== Exercise aim ==
Tally the lines in the rows below that contain the string "grace", and reply with the number only.

== Source data ==
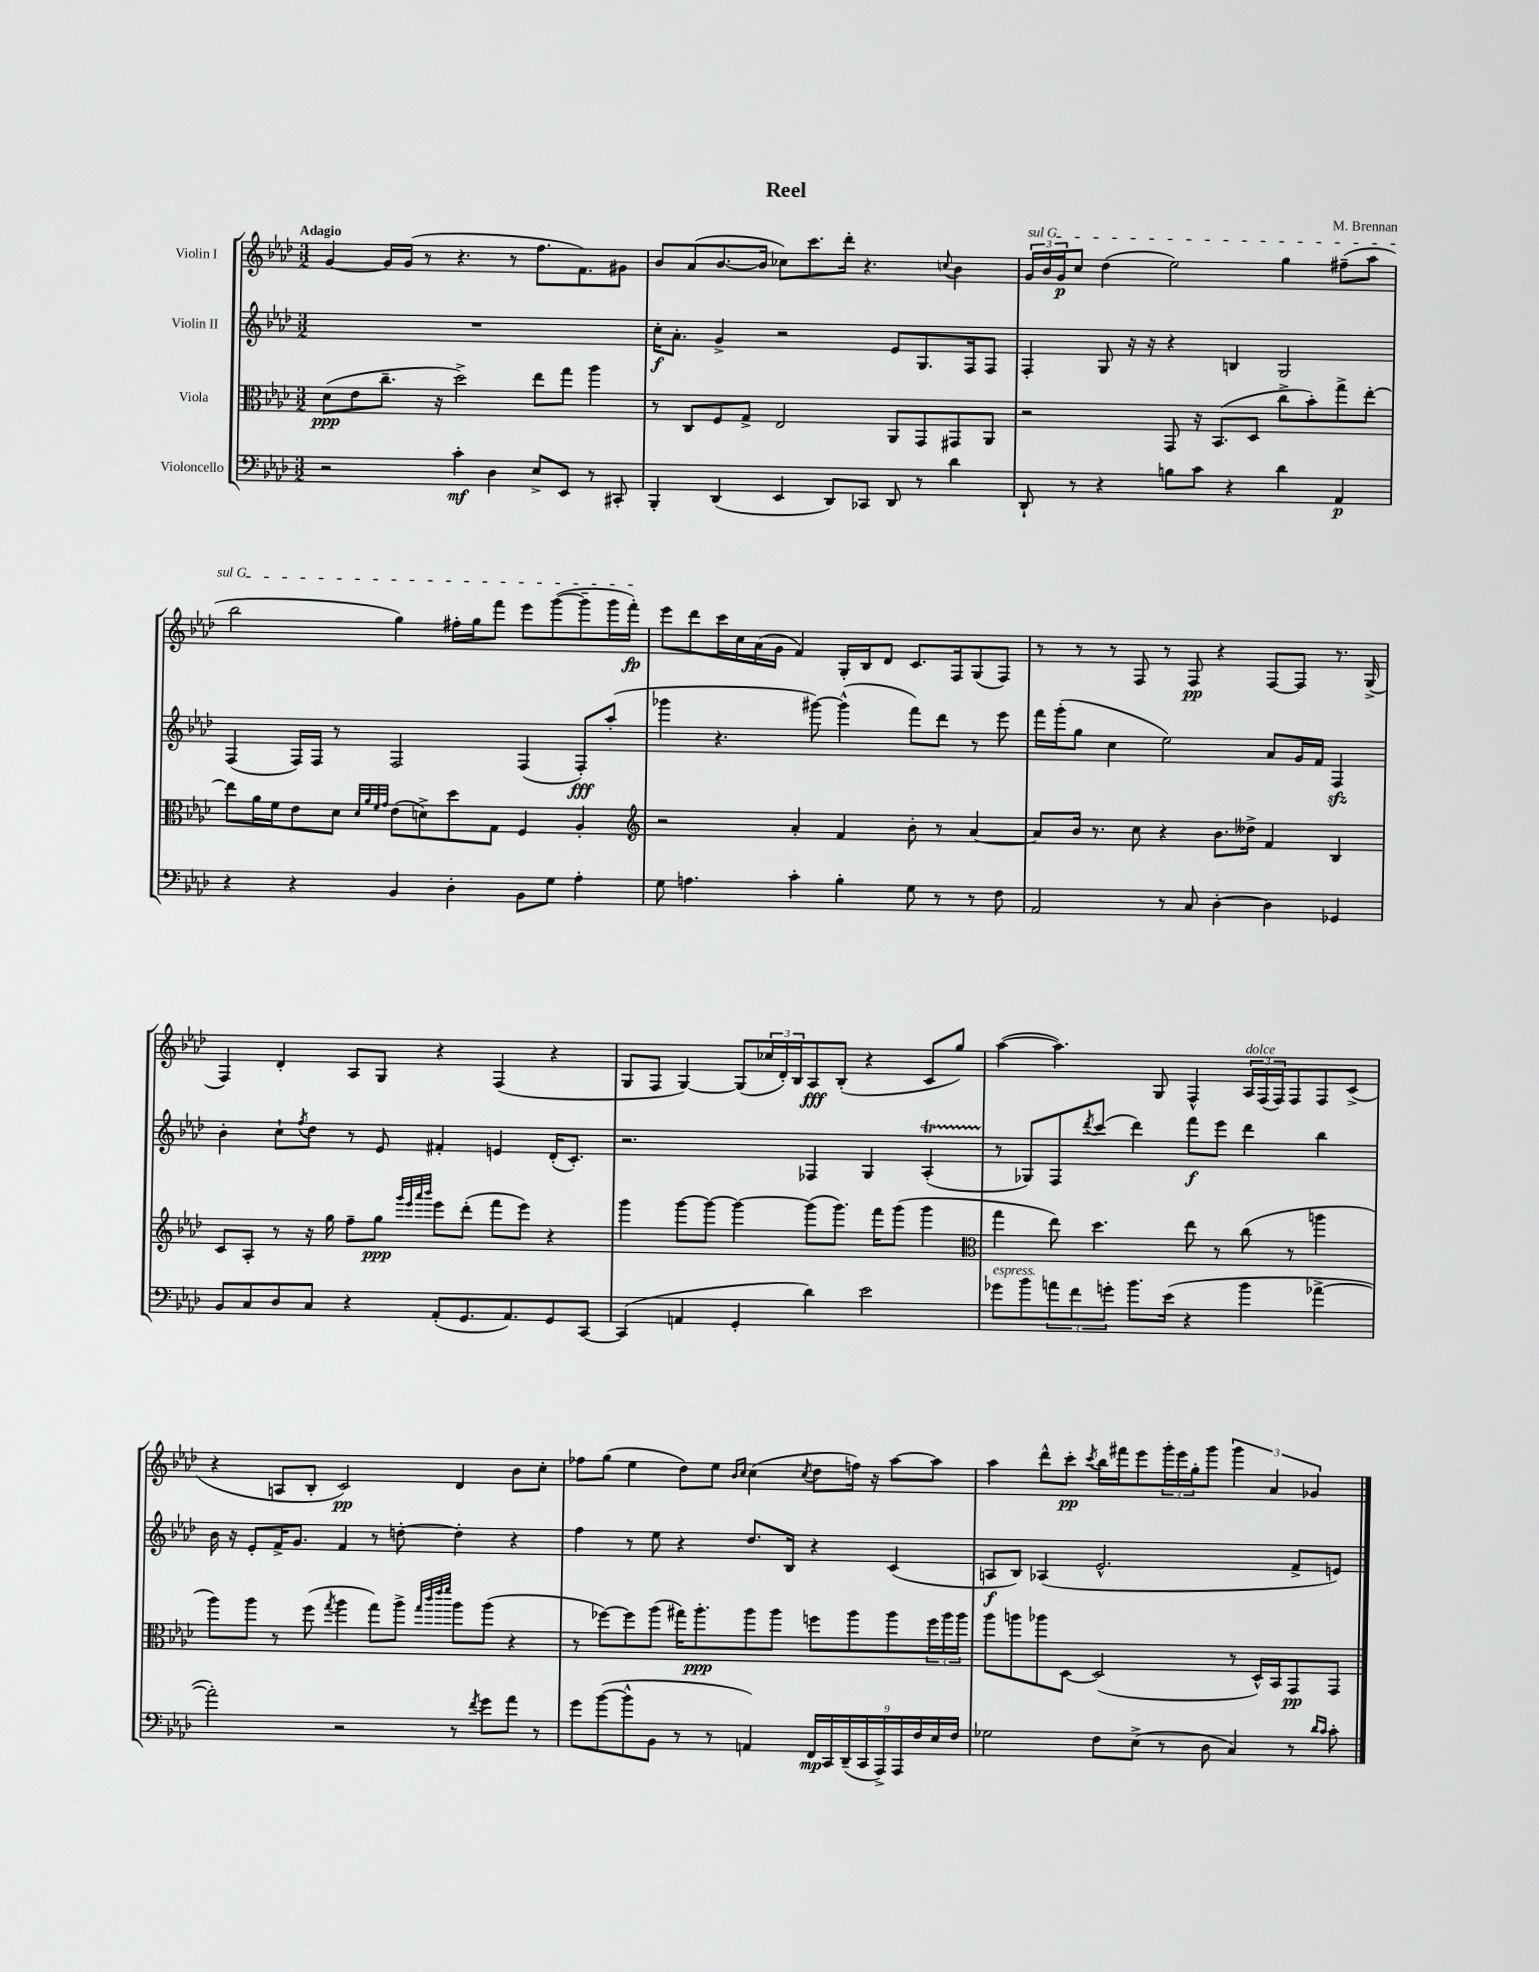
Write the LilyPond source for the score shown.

\header { title = "Reel" composer = "M. Brennan" }
<<
\new StaffGroup <<
\new Staff = "s0" \with { instrumentName = "Violin I" } {
    \clef treble \key aes \major \numericTimeSignature \time 3/2 \tempo "Adagio"
    g'4~ g'16 g'16( r8 r4. r8 f''8. f'8.) gis'8 |
    bes'8 aes'8( bes'8.~ bes'16 ces''8) c'''8. des'''16-. r4. \appoggiatura { c''8 } bes'4 |
    \tuplet 3/2 { \once \override TextSpanner.bound-details.left.text = \markup { \italic "sul G" } g'16\startTextSpan bes'16 g'16\p } c''8 des''4( ees''2) g''4 fis''8--( aes''8 |
    bes''2 g''4) fis''16-. g''16 f'''8 ees'''8 g'''8~( g'''8-- g'''16 f'''16-.\fp\stopTextSpan) |
    ees'''8 des'''8 c'''16 c''16 aes'16( g'16 f'4) g16-. bes16 des'8 c'8. f16 g8( f8) |
    r8 r8 r8 f8 r8 f8\pp r4 f8~ f8 r8. g16->( |
    f4) des'4-. aes8 g8 r4 f4( r4 |
    g8 f8 g4~) g8( \tuplet 3/2 { ces''16 des'16-.) bes16 } aes8\fff bes8-.( r4 c'8 g''8) |
    aes''4~( aes''4.) g8 f4-^ \tuplet 3/2 { aes16^\markup { \italic "dolce" } f16( f16) } f8 f8 c'8->( |
    r4 a8 bes8-. c'2\pp) des'4 bes'8 c''8-. |
    fes''8 g''8( ees''4 des''8) ees''8 \grace { bes'16 c''16 } c''4( \acciaccatura { c''8 } des''8 f''16) r16 aes''8~ aes''8 |
    aes''4 des'''8-^ c'''8-.\pp \acciaccatura { c'''8 } bes''16 fis'''16 ees'''8 \tuplet 3/2 { g'''16-. ees'''16 g''16-. } g'''8 \tuplet 3/2 { g'''4 aes'4 ges'4 } \bar "|." |
}
\new Staff = "s1" \with { instrumentName = "Violin II" } {
    \clef treble \key aes \major \numericTimeSignature \time 3/2
    R1. |
    c''16-.\f aes'8.-. g'4-> r2 ees'8 g8. f16 f8 |
    f4-. g8 r16 r16 r4 b4 g2 |
    f4( f16) f16 r8 f2 f4( f8-.\fff) aes''8-.( |
    ges'''4 r4. gis'''8~) gis'''4-^( f'''8) des'''8 r8 ees'''8 |
    f'''16 g'''16-.( g''8 c''4 ees''2) aes'8 g'16 f'16 f4\sfz |
    bes'4-. c''8-! \acciaccatura { f''8 } des''8 r8 ees'8 fis'4-. e'4 des'16-.( c'8.-.) |
    r2. fes4 g4 aes4-.\startTrillSpan( |
    r8\stopTrillSpan ges8) f8 \acciaccatura { des'''8 } c'''8( des'''4) f'''8\f ees'''8 des'''4 bes''4 |
    bes'16 r16 ees'8-. f'16-> g'8. f'4 r8 d''8~-. d''4-. r4 |
    f''4 r8 ees''8 r4 des''8. bes16 r4 c'4( |
    a8\f bes8) aes4( ees'2.-^ f'8-> e'8) \bar "|." |
}
\new Staff = "s2" \with { instrumentName = "Viola" } {
    \clef alto \key aes \major \numericTimeSignature \time 3/2
    des'8\ppp( ees'8 c''8.-- r16 des''2->) ees''8 g''8 aes''4 |
    r8 c8 f8 g8-> ees2 aes,8 g,8 gis,8 aes,8 |
    r2 g,8 r16 bes,8.( des8 c''8-> bes'8-.) g''8-> ees''8~-. |
    ees''8 aes'16 f'16 ees'8 des'8 \grace { des'32 aes'32 f'32 g'32 } ees'8( d'8->) des''8 g8 f4 aes4-. |
    \clef treble r2 aes'4-. f'4 bes'8-. r8 aes'4~ |
    aes'8 bes'16 r8. c''8 r4 bes'8. deses''16-> f'4 bes4 |
    c'8 aes8-. r8 r16 g''16 f''8-- g''8\ppp \grace { g'''32 ees'''32 aes'''32 bes'''32 } ees'''8 des'''8-.( f'''8 ees'''8) r4 |
    g'''4 g'''8~ g'''8~ g'''4~ g'''8( g'''8.) f'''16 g'''8( g'''4 |
    \clef alto g''4 ees''8) des''4. ees''8 r8 c''8( r8 a''4 |
    aes''8) aes''8 r8 f''8( \acciaccatura { g''8 } aes''4 g''8) aes''8-> \grace { g''32 c'''32 ees'''32 f'''32 } aes''8 aes''8( r4 |
    r8 fes''8~) fes''8 aes''8( gis''16) aes''8.-.\ppp aes''8 aes''8 f''8 aes''8 aes''8 \tuplet 3/2 { f''16 aes''16 aes''16 } |
    aes''8 a''8 aes''8 des8~ des2( r8 des16-^) bes,16 g,8\pp g,8 \bar "|." |
}
\new Staff = "s3" \with { instrumentName = "Violoncello" } {
    \clef bass \key aes \major \numericTimeSignature \time 3/2
    r2 c'4-.\mf des4 ees8-> ees,8 r8 cis,8-. |
    bes,,4-. des,4( ees,4 des,8) ces,8 des,8 r8 des'4 |
    des,8-! r8 r4 b8 c'8 r4 des'4 aes,4\p |
    r4 r4 bes,4 des4-. bes,8 g8 aes4-. |
    g8 a4. c'4-. bes4-. g8 r8 r8 f8 |
    aes,2 r8 c8 des4~-. des4 ges,4 |
    bes,8 c8 des8 c8 r4 aes,8-.( g,8. aes,8.) g,8 c,8~ |
    c,4( a,4 g,4-. des'4) ees'2 |
    ges'8^\markup { \italic "espress." } bes'8 \tuplet 3/2 { a'8 f'8 g'8-. } bes'8. ees'16( r4 bes'4 aes'4~-> |
    aes'2-.) r2 r8 \acciaccatura { f'8 } g'8 aes'8 r8 |
    g'8 bes'8~( bes'8-^ bes,8 r8 r8 a,4) \tuplet 9/8 { f,16\mp c,16 des,16--( c,16 aes,,16->) aes,,16 f16 ees16 f16 } |
    ges2 f8 ees8->( r8 des8 c4) r8 \grace { des'16 c'16 } c'8-. \bar "|." |
}
>>
>>
\layout { \context { \Score \remove "Bar_number_engraver" } }
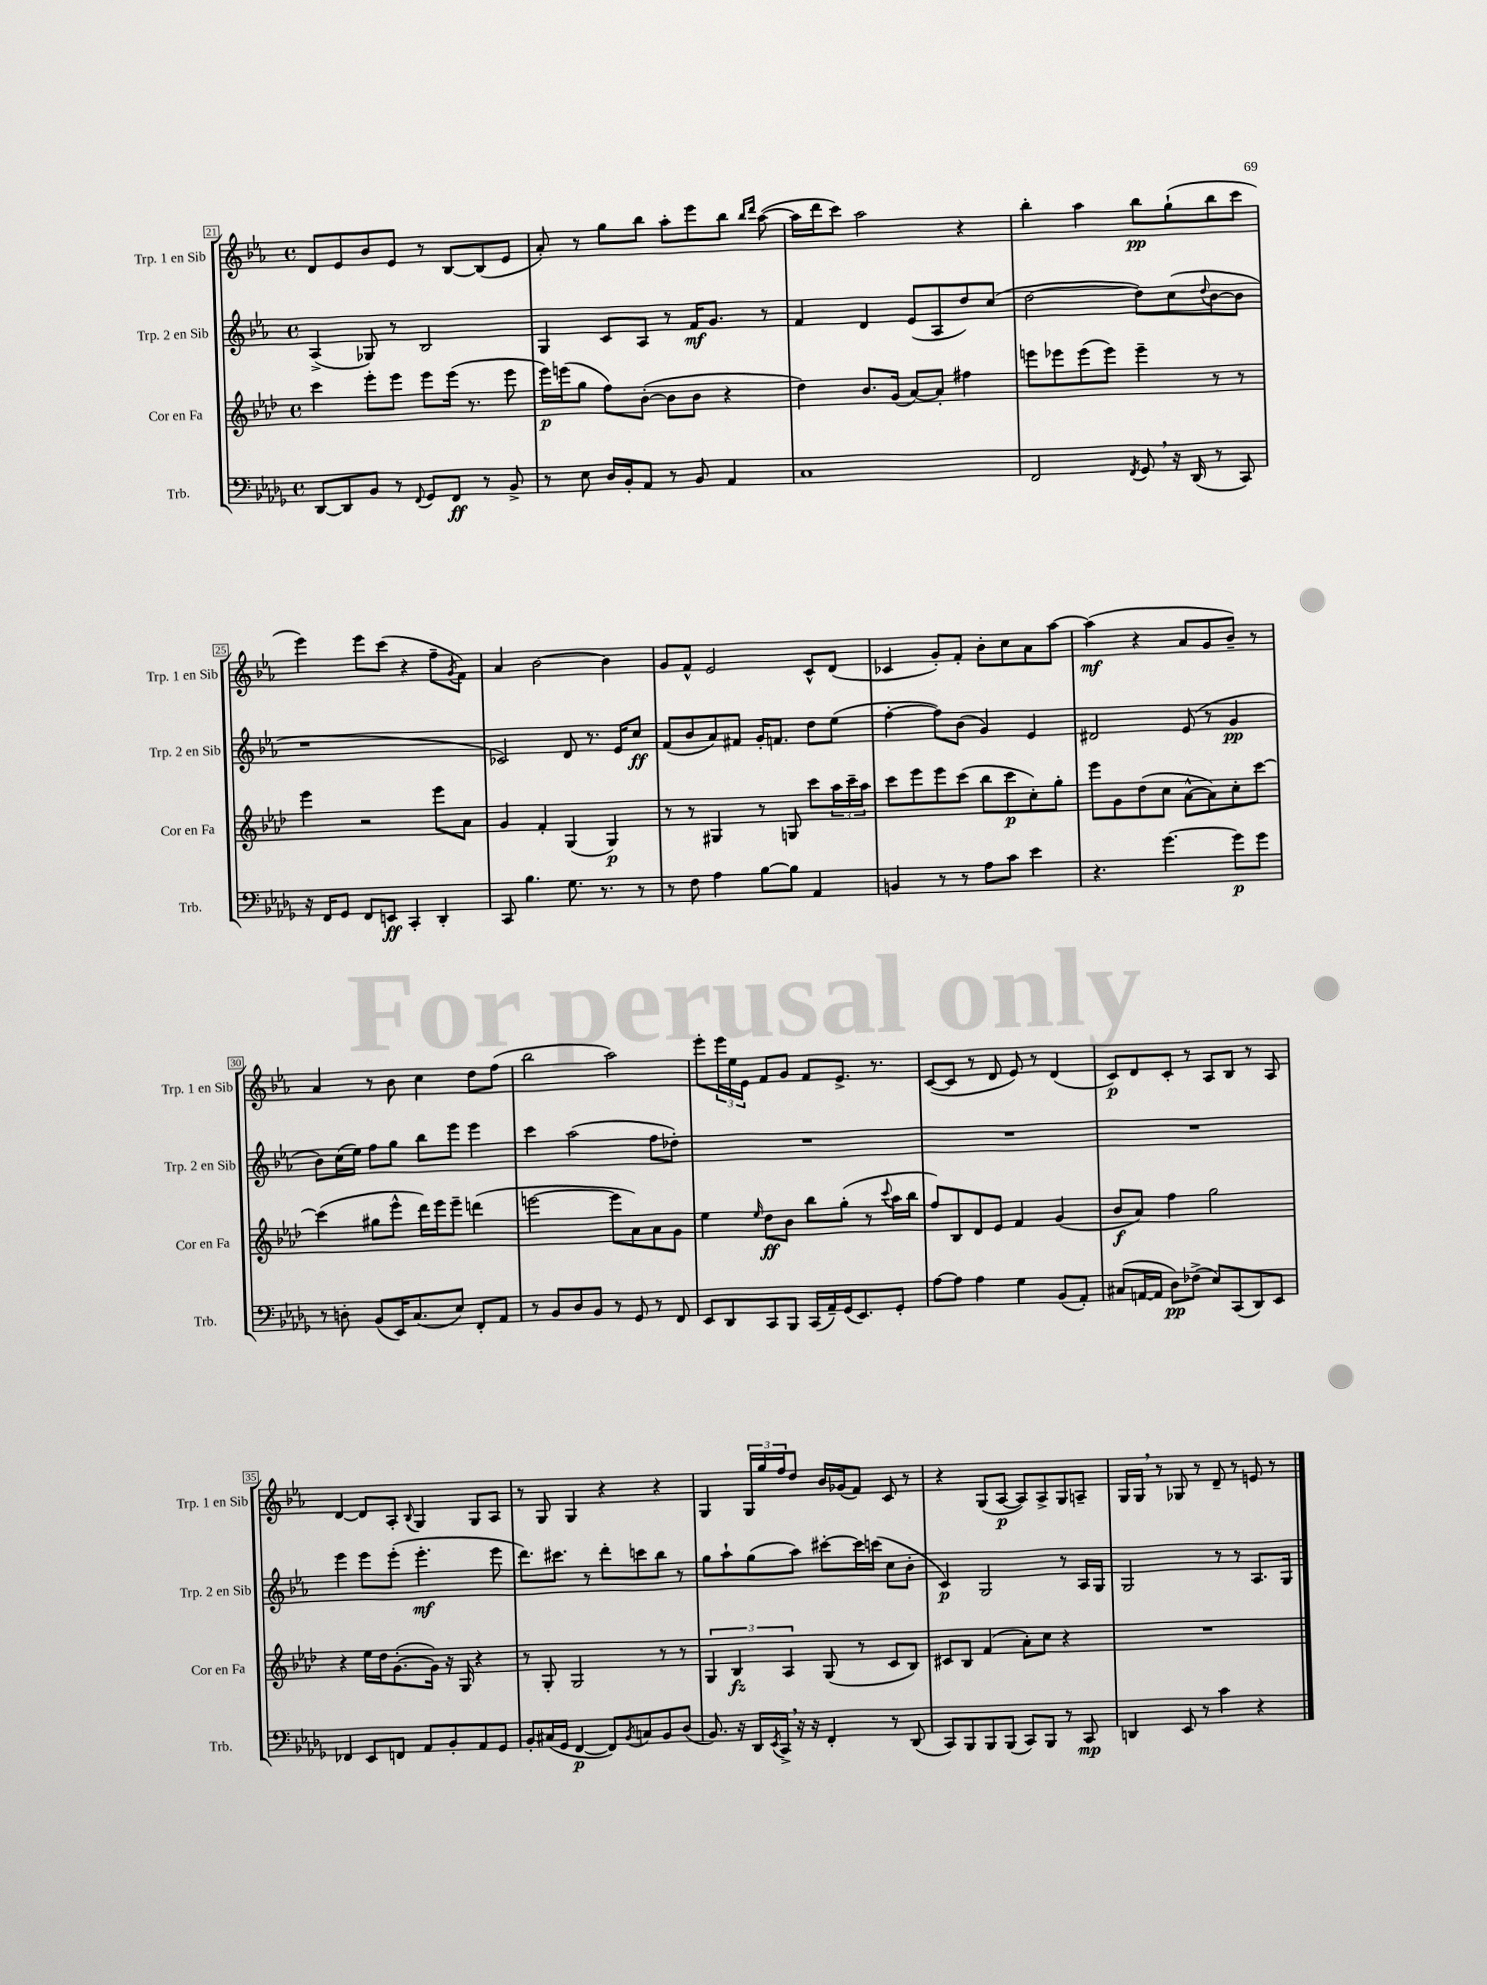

== In response ==
5